YOUR GOAL —
Return only the lines from the top of the material through the line marked by "orange screwdriver: 2 -> 4", unaltered.

EXTRACTED DATA —
= Beginning of Section =
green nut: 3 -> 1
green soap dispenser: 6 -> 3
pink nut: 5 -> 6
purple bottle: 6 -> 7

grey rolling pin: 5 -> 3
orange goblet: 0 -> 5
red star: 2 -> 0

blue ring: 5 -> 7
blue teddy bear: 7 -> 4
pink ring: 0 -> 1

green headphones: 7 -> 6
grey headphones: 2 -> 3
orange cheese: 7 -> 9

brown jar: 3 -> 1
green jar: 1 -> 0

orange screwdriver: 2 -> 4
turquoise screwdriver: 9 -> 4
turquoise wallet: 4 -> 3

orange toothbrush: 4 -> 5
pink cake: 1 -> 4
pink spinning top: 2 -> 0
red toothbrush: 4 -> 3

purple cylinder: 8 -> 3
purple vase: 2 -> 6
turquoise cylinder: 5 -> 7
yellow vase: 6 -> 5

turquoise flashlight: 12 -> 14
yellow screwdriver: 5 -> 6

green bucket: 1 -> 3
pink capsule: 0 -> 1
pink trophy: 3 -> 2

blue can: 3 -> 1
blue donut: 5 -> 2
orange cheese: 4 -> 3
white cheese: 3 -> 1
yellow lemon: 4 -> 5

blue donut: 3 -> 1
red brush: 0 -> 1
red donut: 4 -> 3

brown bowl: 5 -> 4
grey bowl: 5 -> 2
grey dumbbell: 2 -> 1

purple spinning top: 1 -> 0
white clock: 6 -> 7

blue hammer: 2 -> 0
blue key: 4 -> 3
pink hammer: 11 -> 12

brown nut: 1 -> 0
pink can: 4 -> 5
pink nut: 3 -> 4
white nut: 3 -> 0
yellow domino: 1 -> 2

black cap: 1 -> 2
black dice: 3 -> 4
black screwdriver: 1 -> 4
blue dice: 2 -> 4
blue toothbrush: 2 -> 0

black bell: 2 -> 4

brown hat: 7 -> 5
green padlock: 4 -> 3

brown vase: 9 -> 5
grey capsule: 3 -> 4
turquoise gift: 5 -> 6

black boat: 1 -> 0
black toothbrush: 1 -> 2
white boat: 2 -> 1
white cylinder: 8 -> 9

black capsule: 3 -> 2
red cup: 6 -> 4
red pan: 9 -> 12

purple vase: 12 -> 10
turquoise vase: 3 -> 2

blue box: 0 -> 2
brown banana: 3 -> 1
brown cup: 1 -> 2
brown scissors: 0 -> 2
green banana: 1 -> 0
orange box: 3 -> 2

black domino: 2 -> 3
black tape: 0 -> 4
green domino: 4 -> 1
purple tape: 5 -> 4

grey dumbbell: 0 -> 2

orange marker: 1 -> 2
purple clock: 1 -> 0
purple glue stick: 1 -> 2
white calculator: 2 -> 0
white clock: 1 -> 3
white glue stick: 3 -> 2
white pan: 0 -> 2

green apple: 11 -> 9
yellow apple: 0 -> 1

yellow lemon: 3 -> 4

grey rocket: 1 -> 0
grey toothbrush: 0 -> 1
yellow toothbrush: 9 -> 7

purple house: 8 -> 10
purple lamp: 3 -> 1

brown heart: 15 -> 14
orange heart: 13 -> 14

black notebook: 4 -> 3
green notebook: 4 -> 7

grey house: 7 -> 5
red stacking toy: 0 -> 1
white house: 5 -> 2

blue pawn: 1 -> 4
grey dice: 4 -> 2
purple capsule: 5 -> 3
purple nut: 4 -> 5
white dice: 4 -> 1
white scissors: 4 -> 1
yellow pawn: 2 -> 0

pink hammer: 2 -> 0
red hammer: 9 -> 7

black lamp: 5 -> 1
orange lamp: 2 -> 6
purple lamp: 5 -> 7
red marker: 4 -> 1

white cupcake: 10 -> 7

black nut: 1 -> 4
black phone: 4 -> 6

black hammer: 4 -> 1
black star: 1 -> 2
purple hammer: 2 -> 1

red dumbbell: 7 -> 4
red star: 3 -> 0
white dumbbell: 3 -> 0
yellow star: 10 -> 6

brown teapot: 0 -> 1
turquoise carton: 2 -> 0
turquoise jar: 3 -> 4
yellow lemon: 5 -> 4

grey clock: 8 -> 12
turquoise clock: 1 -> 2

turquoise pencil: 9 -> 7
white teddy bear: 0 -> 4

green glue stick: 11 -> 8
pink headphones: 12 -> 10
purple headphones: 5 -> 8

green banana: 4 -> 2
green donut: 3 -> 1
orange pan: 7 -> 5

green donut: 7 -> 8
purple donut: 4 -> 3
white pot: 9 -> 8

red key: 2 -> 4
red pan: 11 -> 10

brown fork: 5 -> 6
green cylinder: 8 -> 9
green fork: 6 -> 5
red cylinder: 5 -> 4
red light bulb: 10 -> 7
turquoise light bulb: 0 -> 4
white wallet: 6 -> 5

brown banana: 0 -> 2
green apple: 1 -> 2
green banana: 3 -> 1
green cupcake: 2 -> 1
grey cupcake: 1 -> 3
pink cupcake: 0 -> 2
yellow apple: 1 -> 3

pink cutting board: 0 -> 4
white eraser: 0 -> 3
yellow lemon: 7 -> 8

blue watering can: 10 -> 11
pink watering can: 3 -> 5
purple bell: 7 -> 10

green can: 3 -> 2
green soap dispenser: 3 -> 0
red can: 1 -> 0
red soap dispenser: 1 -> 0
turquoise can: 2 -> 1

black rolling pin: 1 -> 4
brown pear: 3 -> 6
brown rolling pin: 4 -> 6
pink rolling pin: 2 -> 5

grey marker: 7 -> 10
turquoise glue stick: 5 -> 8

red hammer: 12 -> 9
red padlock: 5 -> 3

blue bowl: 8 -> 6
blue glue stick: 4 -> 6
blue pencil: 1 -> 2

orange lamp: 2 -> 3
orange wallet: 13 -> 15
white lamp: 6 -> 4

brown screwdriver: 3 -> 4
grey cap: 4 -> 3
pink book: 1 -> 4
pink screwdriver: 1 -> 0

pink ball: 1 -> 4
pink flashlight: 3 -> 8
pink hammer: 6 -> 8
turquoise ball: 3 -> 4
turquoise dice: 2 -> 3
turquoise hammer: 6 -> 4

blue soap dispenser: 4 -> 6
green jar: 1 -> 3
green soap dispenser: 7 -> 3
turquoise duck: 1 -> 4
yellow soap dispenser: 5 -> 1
= End of Section =
ANSWER TO THE EXERCISE —
green nut: 3 -> 1
green soap dispenser: 6 -> 3
pink nut: 5 -> 6
purple bottle: 6 -> 7

grey rolling pin: 5 -> 3
orange goblet: 0 -> 5
red star: 2 -> 0

blue ring: 5 -> 7
blue teddy bear: 7 -> 4
pink ring: 0 -> 1

green headphones: 7 -> 6
grey headphones: 2 -> 3
orange cheese: 7 -> 9

brown jar: 3 -> 1
green jar: 1 -> 0

orange screwdriver: 2 -> 4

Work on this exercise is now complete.